Segment Start: DATA FOR REVIEW
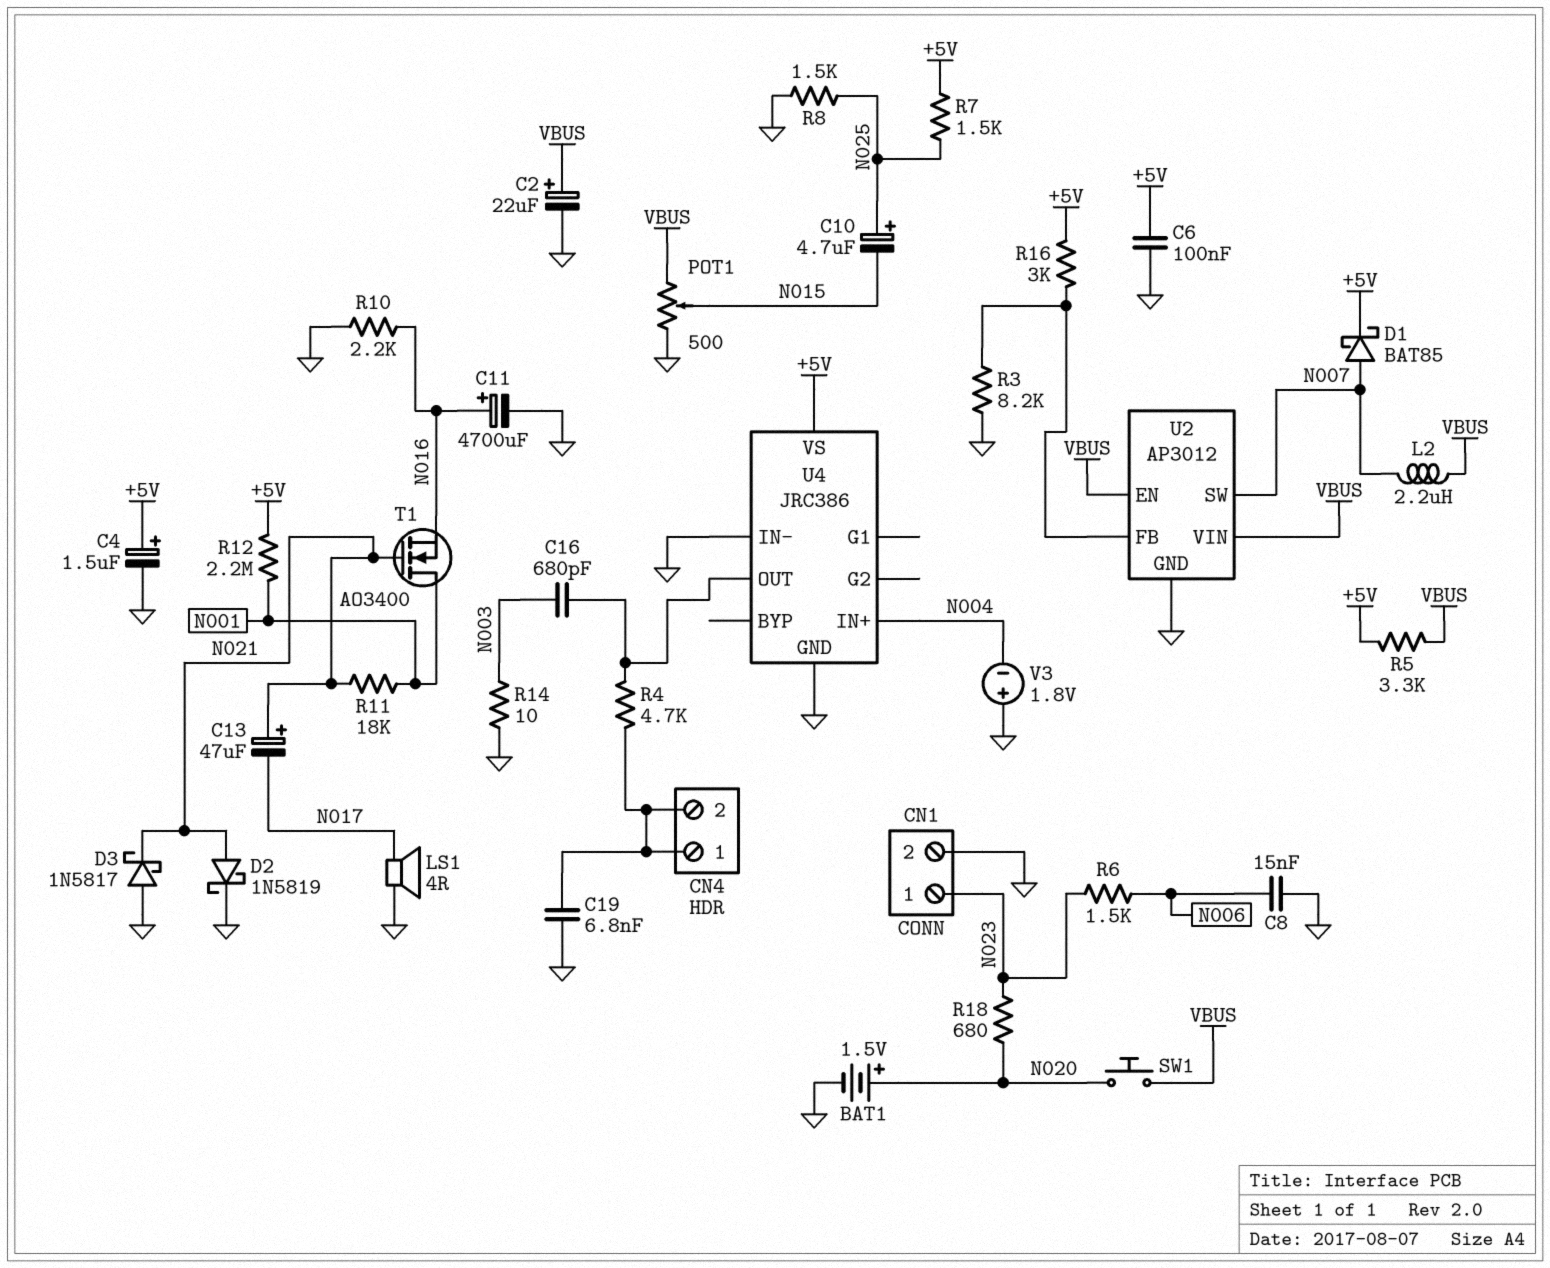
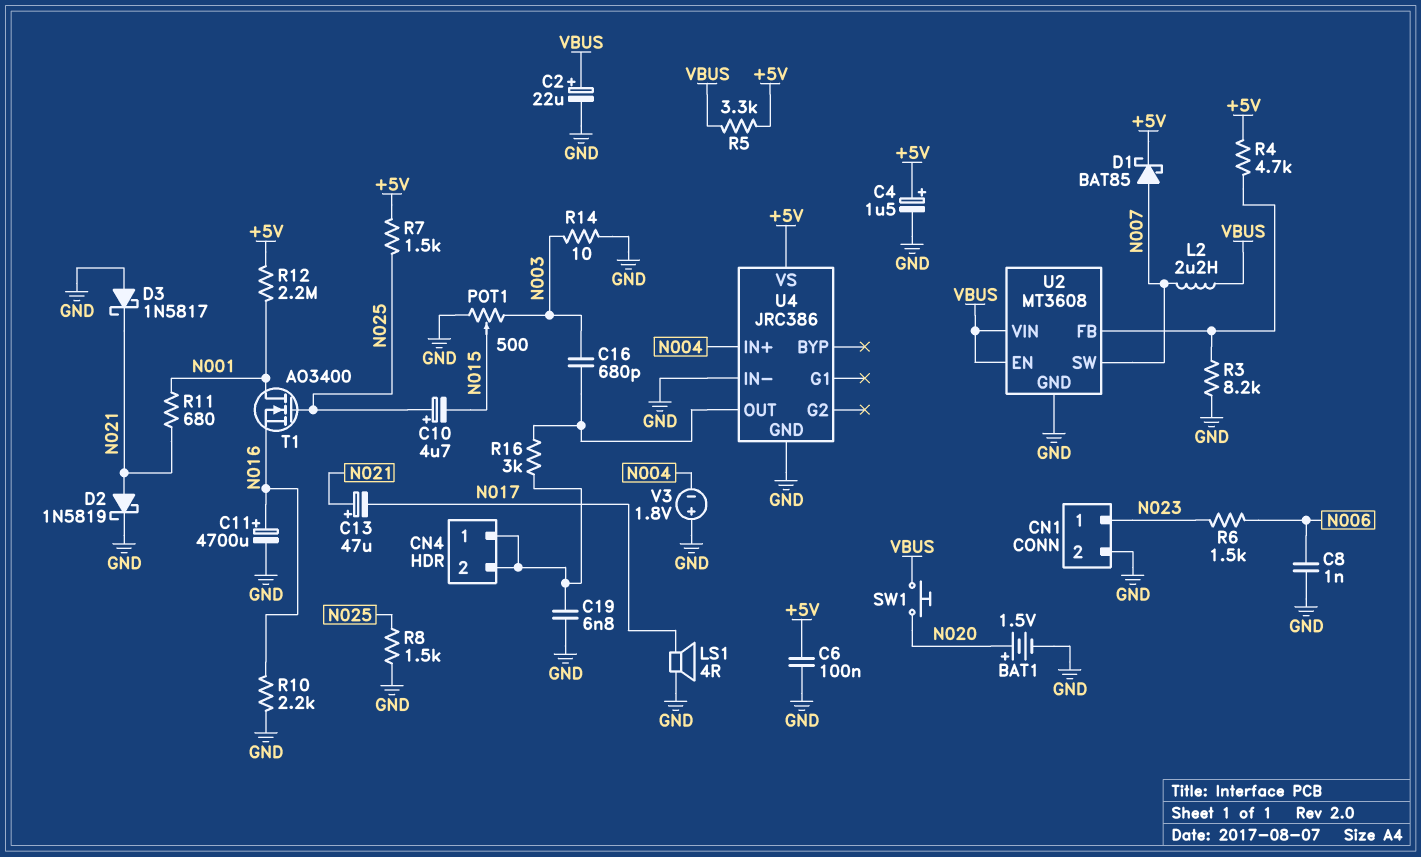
C8: 15nF (GND, N006) -> 1nF (GND, N006)
POT1: 500 (GND, VBUS, wiper N015) -> 500 (GND, N003, wiper N015)
R4: 4.7k (CN4/1, U4/OUT) -> 4.7k (+5V, U2/FB)
R11: 18k (N001, N021) -> 680 (N001, N021)
R16: 3k (+5V, U2/FB) -> 3k (CN4/1, U4/OUT)
R18: 680 (N020, N023) -> none
T1: NMOS AO3400 (G N021, D N001, S N016) -> NMOS AO3400 (G N025, D N001, S N016)
U2: AP3012 -> MT3608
Segment End: DATA FOR REVIEW
◆ **PROBLEM STATEMENT**: When you print the records above, keep them exact and leave out the pictures.

◆ **ANSWER BELOW**:
C8: 15nF (GND, N006) -> 1nF (GND, N006)
POT1: 500 (GND, VBUS, wiper N015) -> 500 (GND, N003, wiper N015)
R4: 4.7k (CN4/1, U4/OUT) -> 4.7k (+5V, U2/FB)
R11: 18k (N001, N021) -> 680 (N001, N021)
R16: 3k (+5V, U2/FB) -> 3k (CN4/1, U4/OUT)
R18: 680 (N020, N023) -> none
T1: NMOS AO3400 (G N021, D N001, S N016) -> NMOS AO3400 (G N025, D N001, S N016)
U2: AP3012 -> MT3608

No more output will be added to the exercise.